PROBLEM REQUIREMENTS
Begin with the line that holds "green brick D5:E5" and repeat each line after it exactly, ending with the last line of the listing.

DATASET
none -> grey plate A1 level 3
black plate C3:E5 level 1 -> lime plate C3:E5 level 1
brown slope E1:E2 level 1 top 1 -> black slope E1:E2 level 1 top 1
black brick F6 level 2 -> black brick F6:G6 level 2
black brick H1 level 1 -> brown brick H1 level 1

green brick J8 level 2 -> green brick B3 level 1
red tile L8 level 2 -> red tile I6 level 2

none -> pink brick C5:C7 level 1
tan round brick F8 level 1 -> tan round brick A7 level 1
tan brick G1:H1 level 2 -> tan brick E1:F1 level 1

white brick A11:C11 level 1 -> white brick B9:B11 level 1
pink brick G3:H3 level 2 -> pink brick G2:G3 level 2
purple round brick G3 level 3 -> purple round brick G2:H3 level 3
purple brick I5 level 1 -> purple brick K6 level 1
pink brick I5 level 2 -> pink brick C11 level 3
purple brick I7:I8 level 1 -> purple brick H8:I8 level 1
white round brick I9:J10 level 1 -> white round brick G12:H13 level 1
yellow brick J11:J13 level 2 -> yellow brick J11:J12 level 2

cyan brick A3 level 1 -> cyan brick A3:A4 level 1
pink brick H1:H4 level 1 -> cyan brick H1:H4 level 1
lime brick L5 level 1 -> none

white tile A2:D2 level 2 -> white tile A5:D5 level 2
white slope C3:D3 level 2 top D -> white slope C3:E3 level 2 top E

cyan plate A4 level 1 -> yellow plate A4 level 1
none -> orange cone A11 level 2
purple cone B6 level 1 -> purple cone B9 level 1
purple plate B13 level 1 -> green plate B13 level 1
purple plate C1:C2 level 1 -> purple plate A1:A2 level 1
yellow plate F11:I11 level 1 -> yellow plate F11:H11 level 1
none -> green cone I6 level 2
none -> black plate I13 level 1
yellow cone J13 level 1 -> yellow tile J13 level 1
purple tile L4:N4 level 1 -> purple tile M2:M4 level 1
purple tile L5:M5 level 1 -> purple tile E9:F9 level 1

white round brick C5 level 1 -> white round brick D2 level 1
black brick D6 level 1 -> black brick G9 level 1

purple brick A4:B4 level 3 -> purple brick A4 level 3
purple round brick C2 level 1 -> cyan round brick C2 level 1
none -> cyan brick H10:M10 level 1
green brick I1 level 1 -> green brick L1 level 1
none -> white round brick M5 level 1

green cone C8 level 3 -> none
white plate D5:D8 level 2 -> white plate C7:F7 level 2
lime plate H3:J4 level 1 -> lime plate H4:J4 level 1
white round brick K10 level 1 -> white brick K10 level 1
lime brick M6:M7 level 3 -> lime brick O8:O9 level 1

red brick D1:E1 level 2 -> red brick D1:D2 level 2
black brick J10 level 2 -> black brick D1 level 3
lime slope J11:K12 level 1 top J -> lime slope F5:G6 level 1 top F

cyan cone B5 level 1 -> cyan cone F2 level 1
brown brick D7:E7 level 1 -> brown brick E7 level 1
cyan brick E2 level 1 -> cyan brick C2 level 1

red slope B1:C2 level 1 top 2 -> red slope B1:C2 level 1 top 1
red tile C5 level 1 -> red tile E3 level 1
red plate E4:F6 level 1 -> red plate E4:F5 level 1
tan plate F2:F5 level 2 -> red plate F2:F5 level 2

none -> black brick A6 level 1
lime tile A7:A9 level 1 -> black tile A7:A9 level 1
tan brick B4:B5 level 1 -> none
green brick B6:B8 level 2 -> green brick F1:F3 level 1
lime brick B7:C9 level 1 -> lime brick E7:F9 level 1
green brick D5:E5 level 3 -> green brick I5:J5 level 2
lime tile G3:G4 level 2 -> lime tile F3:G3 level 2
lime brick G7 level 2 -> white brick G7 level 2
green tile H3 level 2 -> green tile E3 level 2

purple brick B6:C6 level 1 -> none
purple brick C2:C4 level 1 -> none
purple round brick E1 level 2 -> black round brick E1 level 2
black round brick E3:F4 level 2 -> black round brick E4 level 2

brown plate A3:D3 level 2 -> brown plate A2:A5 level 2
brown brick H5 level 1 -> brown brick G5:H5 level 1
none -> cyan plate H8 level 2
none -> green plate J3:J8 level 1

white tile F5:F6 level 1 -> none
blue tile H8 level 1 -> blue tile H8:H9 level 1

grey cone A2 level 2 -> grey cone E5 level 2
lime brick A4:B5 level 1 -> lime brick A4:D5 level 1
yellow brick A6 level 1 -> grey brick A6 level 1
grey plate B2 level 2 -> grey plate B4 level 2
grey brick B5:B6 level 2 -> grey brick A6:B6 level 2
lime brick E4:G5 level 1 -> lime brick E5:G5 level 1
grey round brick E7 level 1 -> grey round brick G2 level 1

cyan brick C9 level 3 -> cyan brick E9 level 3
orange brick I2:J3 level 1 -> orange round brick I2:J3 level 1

OUTPUT FOR THIS TASK
green brick D5:E5 level 3 -> green brick I5:J5 level 2
lime tile G3:G4 level 2 -> lime tile F3:G3 level 2
lime brick G7 level 2 -> white brick G7 level 2
green tile H3 level 2 -> green tile E3 level 2

purple brick B6:C6 level 1 -> none
purple brick C2:C4 level 1 -> none
purple round brick E1 level 2 -> black round brick E1 level 2
black round brick E3:F4 level 2 -> black round brick E4 level 2

brown plate A3:D3 level 2 -> brown plate A2:A5 level 2
brown brick H5 level 1 -> brown brick G5:H5 level 1
none -> cyan plate H8 level 2
none -> green plate J3:J8 level 1

white tile F5:F6 level 1 -> none
blue tile H8 level 1 -> blue tile H8:H9 level 1

grey cone A2 level 2 -> grey cone E5 level 2
lime brick A4:B5 level 1 -> lime brick A4:D5 level 1
yellow brick A6 level 1 -> grey brick A6 level 1
grey plate B2 level 2 -> grey plate B4 level 2
grey brick B5:B6 level 2 -> grey brick A6:B6 level 2
lime brick E4:G5 level 1 -> lime brick E5:G5 level 1
grey round brick E7 level 1 -> grey round brick G2 level 1

cyan brick C9 level 3 -> cyan brick E9 level 3
orange brick I2:J3 level 1 -> orange round brick I2:J3 level 1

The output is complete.